■ THE PROBLEM ■
Make an exact copy of the entries, taking out every picture.

[Stored records]
--- --- ---

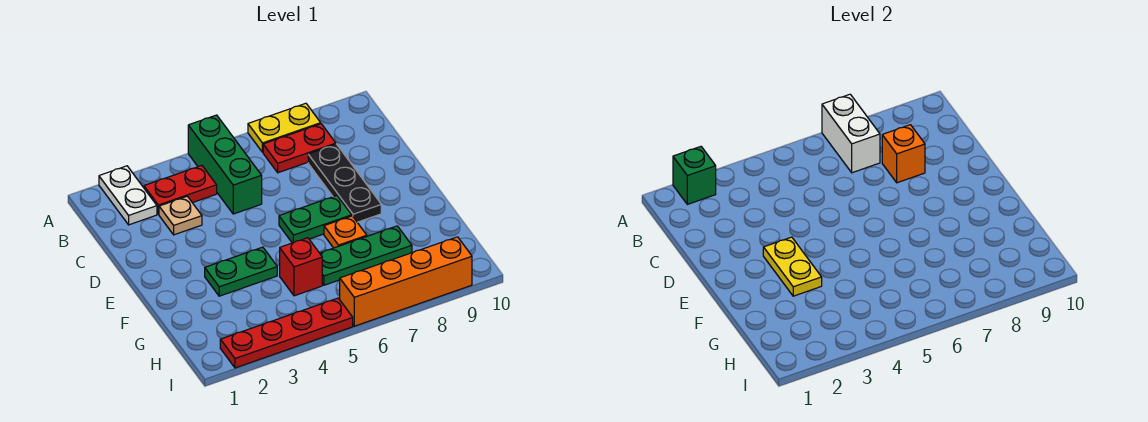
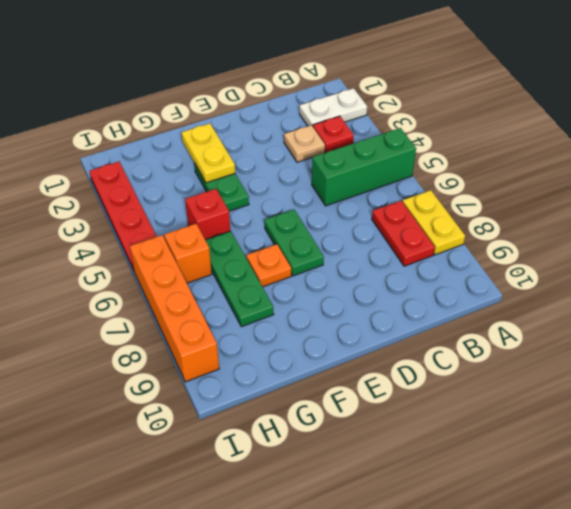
green brick A2 level 2 -> none
white brick A7:B7 level 2 -> none
red plate B3:B4 level 1 -> red plate B3 level 1
black plate C8:E8 level 1 -> none
orange brick C8 level 2 -> orange brick H6 level 1
yellow plate E3:F3 level 2 -> yellow plate F2:F3 level 2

--- --- ---

■ EXERCISE RESULT ■
green brick A2 level 2 -> none
white brick A7:B7 level 2 -> none
red plate B3:B4 level 1 -> red plate B3 level 1
black plate C8:E8 level 1 -> none
orange brick C8 level 2 -> orange brick H6 level 1
yellow plate E3:F3 level 2 -> yellow plate F2:F3 level 2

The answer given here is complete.